REQUIRED WORK: Copy only this range: the line with "R5: 1k (SCL, VCC) -> none" through the final line of the material, inclusive at both ends.

= Beginning of Section =

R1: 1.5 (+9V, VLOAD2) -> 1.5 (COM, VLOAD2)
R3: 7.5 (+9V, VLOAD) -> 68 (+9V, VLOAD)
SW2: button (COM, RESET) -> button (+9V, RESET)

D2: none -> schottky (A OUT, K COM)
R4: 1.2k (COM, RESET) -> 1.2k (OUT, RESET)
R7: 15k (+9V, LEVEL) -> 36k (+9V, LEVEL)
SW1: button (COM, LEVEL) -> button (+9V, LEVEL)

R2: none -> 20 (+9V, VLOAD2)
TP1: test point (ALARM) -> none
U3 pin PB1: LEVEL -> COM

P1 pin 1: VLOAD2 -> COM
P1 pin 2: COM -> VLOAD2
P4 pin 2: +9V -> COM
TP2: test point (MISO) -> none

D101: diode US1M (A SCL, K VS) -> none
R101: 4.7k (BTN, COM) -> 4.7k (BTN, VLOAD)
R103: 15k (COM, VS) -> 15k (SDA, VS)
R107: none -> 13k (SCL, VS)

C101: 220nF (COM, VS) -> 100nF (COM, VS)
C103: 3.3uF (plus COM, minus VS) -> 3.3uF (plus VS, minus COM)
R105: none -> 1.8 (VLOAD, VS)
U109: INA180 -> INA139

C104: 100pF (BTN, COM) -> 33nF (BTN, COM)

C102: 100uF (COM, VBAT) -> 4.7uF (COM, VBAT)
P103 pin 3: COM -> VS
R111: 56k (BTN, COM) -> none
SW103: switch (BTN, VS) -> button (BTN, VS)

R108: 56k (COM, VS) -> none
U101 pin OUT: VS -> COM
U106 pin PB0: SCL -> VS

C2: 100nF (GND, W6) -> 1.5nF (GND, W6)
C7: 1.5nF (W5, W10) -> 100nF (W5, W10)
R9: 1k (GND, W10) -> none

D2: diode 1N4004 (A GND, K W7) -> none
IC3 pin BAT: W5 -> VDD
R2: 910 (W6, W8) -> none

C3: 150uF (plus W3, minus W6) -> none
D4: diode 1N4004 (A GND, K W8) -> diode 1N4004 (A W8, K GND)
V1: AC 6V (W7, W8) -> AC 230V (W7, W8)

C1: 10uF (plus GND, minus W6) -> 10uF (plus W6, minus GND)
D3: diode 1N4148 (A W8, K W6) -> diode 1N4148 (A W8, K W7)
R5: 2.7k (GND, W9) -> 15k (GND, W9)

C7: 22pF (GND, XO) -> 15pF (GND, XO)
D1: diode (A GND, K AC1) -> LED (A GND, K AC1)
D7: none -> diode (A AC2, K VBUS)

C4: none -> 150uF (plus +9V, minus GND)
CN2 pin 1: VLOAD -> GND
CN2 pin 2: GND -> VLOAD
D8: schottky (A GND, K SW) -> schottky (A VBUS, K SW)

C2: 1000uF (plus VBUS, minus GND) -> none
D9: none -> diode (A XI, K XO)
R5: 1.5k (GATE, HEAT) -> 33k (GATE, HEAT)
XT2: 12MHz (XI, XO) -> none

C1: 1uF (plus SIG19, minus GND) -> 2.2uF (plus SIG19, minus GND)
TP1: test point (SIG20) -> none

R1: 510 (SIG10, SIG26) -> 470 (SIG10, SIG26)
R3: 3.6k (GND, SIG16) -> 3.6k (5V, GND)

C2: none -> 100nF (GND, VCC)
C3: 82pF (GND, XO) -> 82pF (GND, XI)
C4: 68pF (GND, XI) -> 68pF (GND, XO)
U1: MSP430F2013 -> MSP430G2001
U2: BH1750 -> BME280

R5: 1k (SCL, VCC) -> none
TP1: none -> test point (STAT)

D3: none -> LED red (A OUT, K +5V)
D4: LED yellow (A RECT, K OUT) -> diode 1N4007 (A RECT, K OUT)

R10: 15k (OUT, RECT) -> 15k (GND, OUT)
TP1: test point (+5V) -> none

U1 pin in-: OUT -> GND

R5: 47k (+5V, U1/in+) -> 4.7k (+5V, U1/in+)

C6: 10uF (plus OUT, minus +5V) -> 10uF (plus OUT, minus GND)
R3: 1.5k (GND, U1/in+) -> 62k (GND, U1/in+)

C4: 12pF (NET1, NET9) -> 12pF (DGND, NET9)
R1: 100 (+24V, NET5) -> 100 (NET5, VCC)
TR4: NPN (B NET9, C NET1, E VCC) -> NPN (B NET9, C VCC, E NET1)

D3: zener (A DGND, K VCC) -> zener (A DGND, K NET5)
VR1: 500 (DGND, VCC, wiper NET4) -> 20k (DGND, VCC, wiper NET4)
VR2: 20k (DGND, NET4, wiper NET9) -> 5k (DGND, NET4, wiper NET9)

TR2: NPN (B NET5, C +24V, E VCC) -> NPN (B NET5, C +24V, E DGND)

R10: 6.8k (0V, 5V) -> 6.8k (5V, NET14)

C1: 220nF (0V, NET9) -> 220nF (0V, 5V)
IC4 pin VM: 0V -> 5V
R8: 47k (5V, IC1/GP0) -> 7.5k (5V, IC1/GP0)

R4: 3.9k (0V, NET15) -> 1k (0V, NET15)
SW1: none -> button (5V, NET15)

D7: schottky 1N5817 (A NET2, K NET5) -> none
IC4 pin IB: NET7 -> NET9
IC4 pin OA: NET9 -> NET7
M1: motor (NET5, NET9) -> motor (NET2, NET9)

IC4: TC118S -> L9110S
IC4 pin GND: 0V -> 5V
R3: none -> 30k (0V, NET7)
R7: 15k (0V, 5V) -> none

= End of Section =

RESULT:
R5: 1k (SCL, VCC) -> none
TP1: none -> test point (STAT)

D3: none -> LED red (A OUT, K +5V)
D4: LED yellow (A RECT, K OUT) -> diode 1N4007 (A RECT, K OUT)

R10: 15k (OUT, RECT) -> 15k (GND, OUT)
TP1: test point (+5V) -> none

U1 pin in-: OUT -> GND

R5: 47k (+5V, U1/in+) -> 4.7k (+5V, U1/in+)

C6: 10uF (plus OUT, minus +5V) -> 10uF (plus OUT, minus GND)
R3: 1.5k (GND, U1/in+) -> 62k (GND, U1/in+)

C4: 12pF (NET1, NET9) -> 12pF (DGND, NET9)
R1: 100 (+24V, NET5) -> 100 (NET5, VCC)
TR4: NPN (B NET9, C NET1, E VCC) -> NPN (B NET9, C VCC, E NET1)

D3: zener (A DGND, K VCC) -> zener (A DGND, K NET5)
VR1: 500 (DGND, VCC, wiper NET4) -> 20k (DGND, VCC, wiper NET4)
VR2: 20k (DGND, NET4, wiper NET9) -> 5k (DGND, NET4, wiper NET9)

TR2: NPN (B NET5, C +24V, E VCC) -> NPN (B NET5, C +24V, E DGND)

R10: 6.8k (0V, 5V) -> 6.8k (5V, NET14)

C1: 220nF (0V, NET9) -> 220nF (0V, 5V)
IC4 pin VM: 0V -> 5V
R8: 47k (5V, IC1/GP0) -> 7.5k (5V, IC1/GP0)

R4: 3.9k (0V, NET15) -> 1k (0V, NET15)
SW1: none -> button (5V, NET15)

D7: schottky 1N5817 (A NET2, K NET5) -> none
IC4 pin IB: NET7 -> NET9
IC4 pin OA: NET9 -> NET7
M1: motor (NET5, NET9) -> motor (NET2, NET9)

IC4: TC118S -> L9110S
IC4 pin GND: 0V -> 5V
R3: none -> 30k (0V, NET7)
R7: 15k (0V, 5V) -> none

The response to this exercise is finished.